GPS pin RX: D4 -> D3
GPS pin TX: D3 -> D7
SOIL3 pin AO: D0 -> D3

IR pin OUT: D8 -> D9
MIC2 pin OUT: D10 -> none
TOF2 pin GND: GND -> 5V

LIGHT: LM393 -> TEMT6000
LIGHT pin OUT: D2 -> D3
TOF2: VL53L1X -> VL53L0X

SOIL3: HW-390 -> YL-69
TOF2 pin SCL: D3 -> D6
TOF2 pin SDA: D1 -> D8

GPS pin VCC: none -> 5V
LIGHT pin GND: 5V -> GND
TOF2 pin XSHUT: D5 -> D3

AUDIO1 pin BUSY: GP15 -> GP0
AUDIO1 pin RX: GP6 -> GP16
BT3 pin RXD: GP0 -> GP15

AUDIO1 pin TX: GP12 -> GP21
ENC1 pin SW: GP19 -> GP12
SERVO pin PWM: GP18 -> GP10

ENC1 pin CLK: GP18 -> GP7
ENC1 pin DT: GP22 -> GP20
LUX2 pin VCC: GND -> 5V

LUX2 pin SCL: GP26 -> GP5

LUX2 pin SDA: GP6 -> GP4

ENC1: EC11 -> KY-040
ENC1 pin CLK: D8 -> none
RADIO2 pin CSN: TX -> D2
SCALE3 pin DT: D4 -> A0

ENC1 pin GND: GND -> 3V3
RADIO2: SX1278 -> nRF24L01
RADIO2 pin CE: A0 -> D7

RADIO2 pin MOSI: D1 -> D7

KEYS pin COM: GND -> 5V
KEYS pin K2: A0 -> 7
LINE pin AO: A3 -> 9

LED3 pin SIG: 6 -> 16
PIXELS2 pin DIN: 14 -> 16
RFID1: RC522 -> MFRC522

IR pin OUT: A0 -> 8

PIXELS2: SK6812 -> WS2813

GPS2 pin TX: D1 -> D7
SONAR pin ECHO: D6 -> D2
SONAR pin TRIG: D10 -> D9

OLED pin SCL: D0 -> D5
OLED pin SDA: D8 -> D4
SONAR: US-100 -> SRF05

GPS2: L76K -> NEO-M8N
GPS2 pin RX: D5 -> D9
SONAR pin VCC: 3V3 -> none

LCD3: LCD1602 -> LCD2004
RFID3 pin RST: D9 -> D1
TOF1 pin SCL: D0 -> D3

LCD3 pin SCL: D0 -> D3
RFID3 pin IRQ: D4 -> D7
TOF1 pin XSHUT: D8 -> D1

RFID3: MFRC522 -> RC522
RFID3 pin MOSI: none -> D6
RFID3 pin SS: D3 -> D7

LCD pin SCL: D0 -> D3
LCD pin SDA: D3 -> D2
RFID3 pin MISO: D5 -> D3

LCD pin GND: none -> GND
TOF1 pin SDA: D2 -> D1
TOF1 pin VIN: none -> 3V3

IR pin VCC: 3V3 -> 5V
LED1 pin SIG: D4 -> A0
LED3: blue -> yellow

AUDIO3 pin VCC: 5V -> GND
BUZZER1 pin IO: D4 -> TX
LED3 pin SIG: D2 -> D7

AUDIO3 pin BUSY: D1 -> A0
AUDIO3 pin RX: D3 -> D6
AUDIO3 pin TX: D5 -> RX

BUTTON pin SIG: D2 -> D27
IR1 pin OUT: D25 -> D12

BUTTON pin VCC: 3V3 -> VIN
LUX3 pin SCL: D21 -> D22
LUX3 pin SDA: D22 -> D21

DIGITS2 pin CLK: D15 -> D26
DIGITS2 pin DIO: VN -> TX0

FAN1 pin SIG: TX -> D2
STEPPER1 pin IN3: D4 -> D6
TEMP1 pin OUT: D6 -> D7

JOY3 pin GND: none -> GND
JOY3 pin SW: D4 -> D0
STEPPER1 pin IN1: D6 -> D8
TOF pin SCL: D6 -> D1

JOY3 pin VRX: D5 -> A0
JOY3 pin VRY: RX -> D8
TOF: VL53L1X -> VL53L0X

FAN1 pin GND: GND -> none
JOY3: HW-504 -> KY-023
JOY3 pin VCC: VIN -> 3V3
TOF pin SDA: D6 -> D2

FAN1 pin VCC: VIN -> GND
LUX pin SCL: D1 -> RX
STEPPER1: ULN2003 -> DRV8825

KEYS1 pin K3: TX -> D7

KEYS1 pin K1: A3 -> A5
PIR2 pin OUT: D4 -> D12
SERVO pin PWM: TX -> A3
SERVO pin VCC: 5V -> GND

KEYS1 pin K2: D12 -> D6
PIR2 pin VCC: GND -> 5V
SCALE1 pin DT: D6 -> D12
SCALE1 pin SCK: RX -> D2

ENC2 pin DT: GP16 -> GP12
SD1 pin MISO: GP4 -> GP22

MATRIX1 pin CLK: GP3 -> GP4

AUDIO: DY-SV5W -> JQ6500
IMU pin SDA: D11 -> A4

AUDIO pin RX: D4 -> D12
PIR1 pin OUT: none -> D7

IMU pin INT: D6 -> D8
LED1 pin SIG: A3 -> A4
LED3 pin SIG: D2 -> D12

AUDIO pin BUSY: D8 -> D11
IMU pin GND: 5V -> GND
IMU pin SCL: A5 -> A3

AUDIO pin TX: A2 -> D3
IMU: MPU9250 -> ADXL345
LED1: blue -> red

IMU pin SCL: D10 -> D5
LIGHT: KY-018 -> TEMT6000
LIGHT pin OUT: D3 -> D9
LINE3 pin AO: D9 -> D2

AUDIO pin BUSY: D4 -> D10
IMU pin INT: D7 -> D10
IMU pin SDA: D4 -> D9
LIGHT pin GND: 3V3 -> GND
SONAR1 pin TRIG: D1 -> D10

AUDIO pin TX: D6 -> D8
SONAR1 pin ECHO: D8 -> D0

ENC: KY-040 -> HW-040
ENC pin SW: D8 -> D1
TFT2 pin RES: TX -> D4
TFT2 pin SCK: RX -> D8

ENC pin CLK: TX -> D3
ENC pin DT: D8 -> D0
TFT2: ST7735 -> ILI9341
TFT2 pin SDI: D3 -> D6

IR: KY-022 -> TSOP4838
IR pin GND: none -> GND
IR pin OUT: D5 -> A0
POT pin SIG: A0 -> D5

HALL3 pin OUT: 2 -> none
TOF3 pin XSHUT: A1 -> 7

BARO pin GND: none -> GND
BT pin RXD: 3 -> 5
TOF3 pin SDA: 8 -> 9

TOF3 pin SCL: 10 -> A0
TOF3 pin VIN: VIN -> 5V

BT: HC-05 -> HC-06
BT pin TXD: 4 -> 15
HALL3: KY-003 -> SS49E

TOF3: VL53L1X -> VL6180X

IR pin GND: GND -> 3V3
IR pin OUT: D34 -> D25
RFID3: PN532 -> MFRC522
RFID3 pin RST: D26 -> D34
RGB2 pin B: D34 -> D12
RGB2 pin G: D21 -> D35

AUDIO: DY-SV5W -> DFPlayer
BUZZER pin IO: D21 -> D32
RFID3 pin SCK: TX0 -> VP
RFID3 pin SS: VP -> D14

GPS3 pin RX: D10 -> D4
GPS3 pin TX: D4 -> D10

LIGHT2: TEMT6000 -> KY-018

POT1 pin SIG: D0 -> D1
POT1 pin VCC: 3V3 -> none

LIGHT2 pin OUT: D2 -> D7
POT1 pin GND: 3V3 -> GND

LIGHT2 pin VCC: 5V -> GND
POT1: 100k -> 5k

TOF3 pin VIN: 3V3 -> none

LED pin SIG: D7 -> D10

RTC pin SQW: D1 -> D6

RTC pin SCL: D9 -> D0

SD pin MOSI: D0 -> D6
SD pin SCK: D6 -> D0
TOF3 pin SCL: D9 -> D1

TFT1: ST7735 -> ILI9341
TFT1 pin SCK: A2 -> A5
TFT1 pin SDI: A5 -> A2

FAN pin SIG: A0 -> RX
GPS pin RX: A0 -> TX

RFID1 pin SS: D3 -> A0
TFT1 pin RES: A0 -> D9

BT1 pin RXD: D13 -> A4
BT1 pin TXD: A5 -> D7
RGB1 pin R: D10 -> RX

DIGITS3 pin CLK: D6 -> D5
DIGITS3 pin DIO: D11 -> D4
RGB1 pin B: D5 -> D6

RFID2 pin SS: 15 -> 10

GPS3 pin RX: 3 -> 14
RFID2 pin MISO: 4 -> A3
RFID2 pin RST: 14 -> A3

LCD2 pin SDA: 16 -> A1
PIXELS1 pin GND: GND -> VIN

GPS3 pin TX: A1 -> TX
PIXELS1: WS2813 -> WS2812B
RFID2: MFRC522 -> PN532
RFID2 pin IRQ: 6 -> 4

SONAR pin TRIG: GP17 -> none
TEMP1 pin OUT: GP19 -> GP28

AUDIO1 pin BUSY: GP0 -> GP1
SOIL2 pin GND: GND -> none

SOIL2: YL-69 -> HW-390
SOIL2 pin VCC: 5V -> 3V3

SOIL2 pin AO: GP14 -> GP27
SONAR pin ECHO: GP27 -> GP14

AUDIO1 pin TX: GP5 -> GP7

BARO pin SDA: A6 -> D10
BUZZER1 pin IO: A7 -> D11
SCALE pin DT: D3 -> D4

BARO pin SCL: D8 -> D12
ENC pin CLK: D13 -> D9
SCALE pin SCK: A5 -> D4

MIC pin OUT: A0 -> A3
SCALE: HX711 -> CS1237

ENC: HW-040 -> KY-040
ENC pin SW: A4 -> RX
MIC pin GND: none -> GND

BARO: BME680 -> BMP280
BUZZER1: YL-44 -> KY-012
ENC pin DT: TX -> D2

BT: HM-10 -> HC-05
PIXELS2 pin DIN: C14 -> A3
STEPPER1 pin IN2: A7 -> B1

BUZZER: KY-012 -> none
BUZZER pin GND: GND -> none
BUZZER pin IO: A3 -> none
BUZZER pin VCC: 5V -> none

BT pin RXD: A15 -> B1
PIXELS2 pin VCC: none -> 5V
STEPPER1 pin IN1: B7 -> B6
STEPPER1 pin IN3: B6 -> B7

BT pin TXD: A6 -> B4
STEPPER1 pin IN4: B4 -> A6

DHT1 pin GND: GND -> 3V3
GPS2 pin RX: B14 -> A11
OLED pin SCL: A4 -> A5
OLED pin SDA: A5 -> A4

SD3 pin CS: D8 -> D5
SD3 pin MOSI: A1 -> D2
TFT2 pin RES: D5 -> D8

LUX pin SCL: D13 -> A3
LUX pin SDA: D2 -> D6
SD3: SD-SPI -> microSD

================================

Beginning with the line containing "TOF pin SCL: D6 -> D1" and ending with the line containing "PIR2 pin VCC: GND -> 5V", extract those lines exactly from the listing above, and only those.

TOF pin SCL: D6 -> D1

JOY3 pin VRX: D5 -> A0
JOY3 pin VRY: RX -> D8
TOF: VL53L1X -> VL53L0X

FAN1 pin GND: GND -> none
JOY3: HW-504 -> KY-023
JOY3 pin VCC: VIN -> 3V3
TOF pin SDA: D6 -> D2

FAN1 pin VCC: VIN -> GND
LUX pin SCL: D1 -> RX
STEPPER1: ULN2003 -> DRV8825

KEYS1 pin K3: TX -> D7

KEYS1 pin K1: A3 -> A5
PIR2 pin OUT: D4 -> D12
SERVO pin PWM: TX -> A3
SERVO pin VCC: 5V -> GND

KEYS1 pin K2: D12 -> D6
PIR2 pin VCC: GND -> 5V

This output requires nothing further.